Items listed in a dataset:
•••••

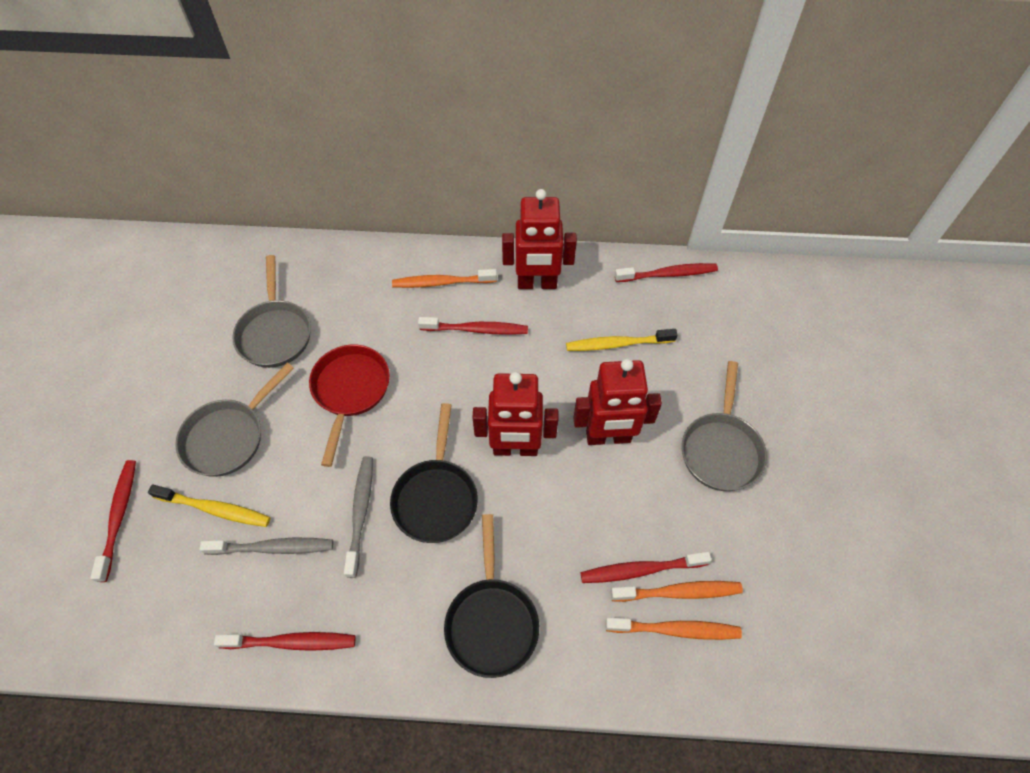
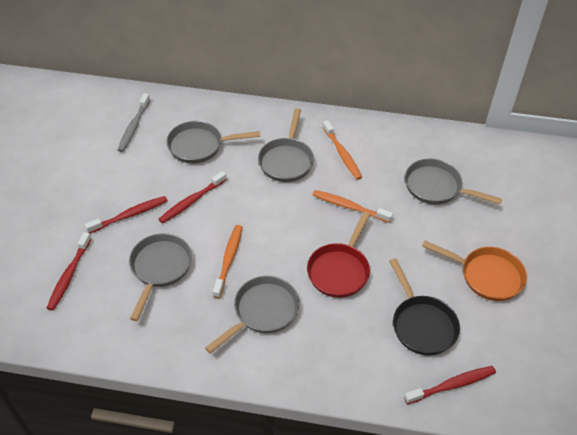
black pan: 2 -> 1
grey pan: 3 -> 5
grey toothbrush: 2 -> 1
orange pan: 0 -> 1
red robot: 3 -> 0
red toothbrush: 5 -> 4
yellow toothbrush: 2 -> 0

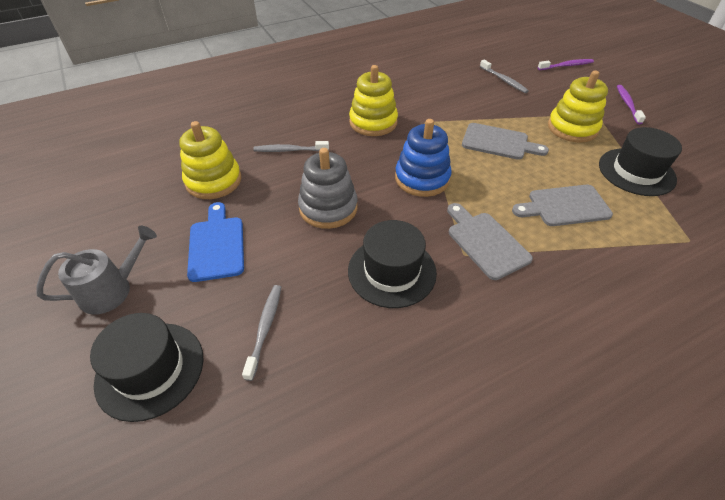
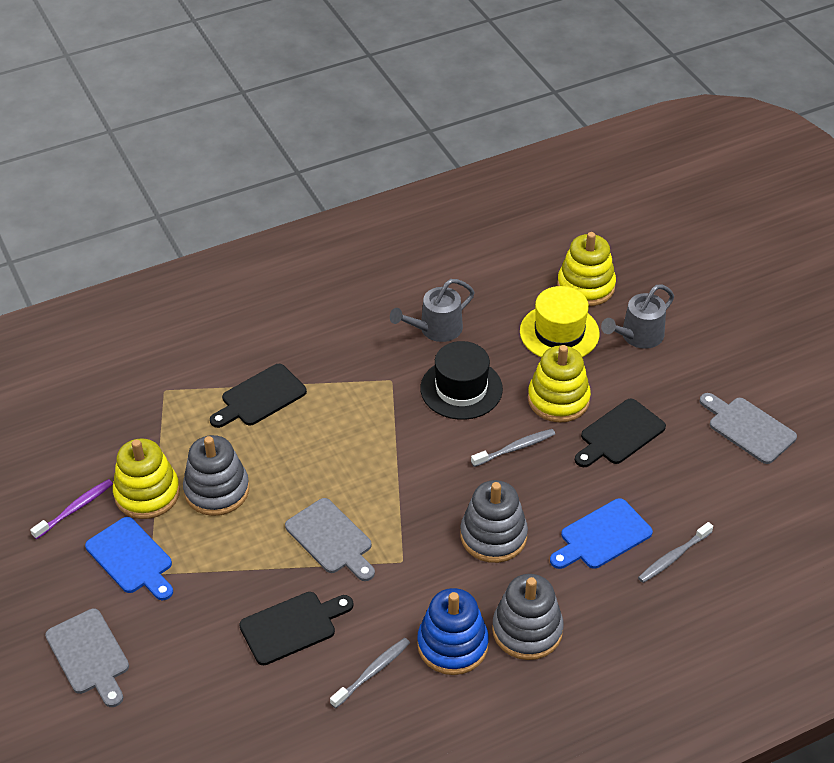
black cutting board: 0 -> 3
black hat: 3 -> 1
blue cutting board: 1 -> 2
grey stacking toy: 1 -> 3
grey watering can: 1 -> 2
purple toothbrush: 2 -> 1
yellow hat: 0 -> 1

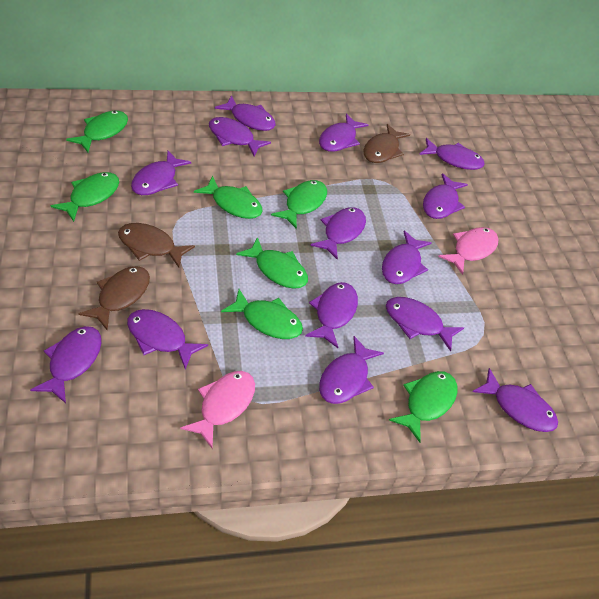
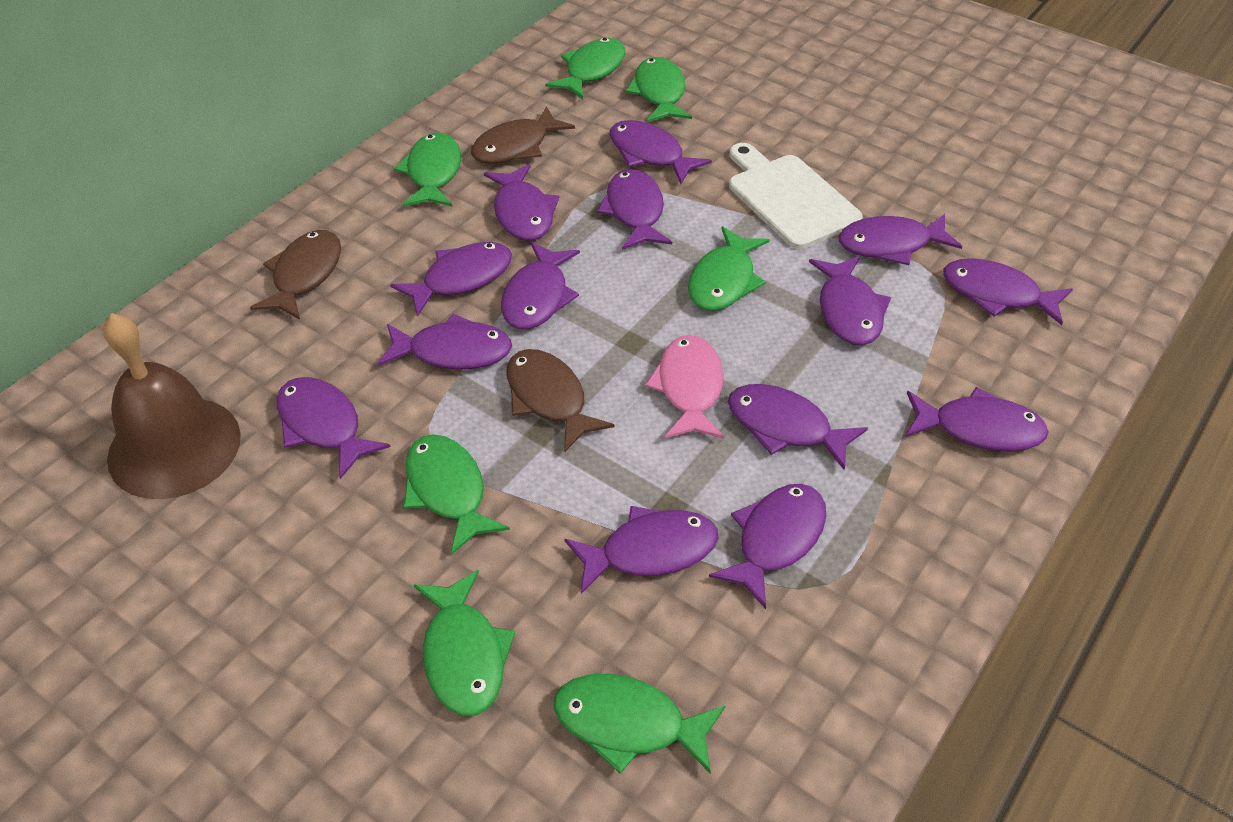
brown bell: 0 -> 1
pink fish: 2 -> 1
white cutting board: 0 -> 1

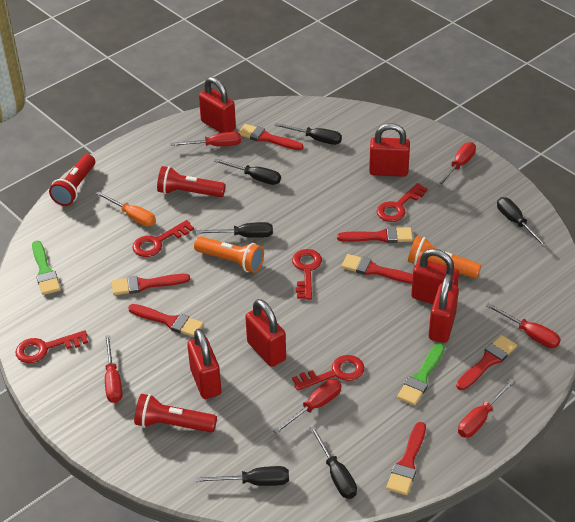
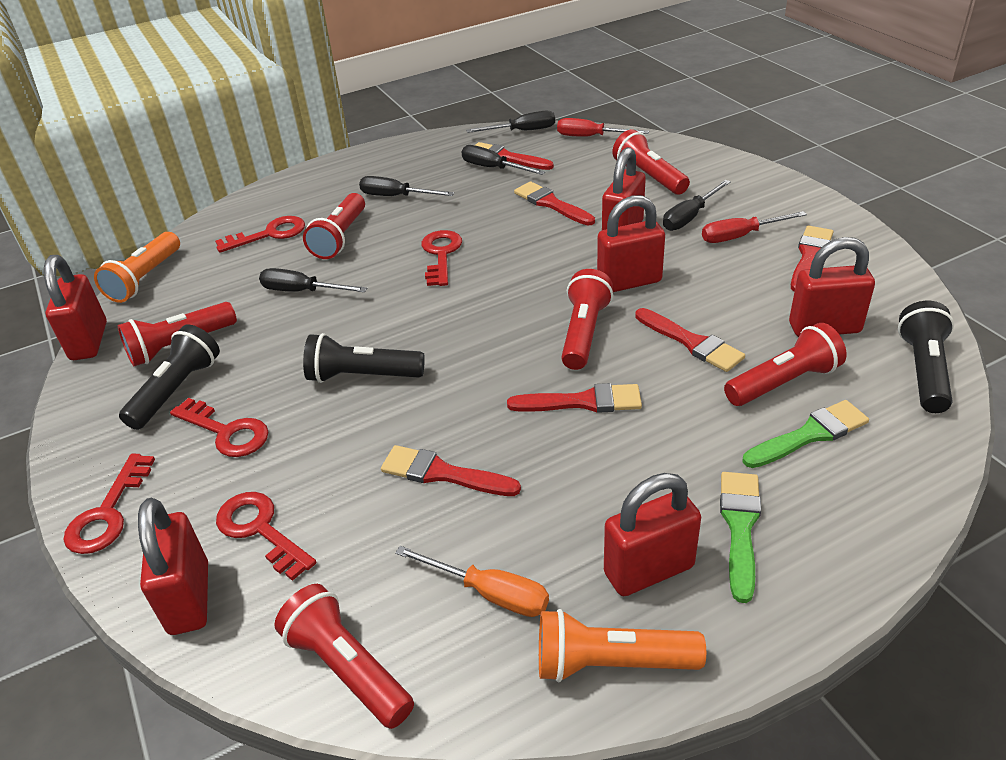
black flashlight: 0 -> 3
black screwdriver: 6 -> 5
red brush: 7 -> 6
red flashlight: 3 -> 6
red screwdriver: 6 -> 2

•••••

:: WORK ITEM ::
Pictures stay out of the copy. Reproduce exactly the lines from the one containing "white cutting board: 0 -> 1" through the last line of the records above, both included.

:: EXPECTED ANSWER ::
white cutting board: 0 -> 1

black flashlight: 0 -> 3
black screwdriver: 6 -> 5
red brush: 7 -> 6
red flashlight: 3 -> 6
red screwdriver: 6 -> 2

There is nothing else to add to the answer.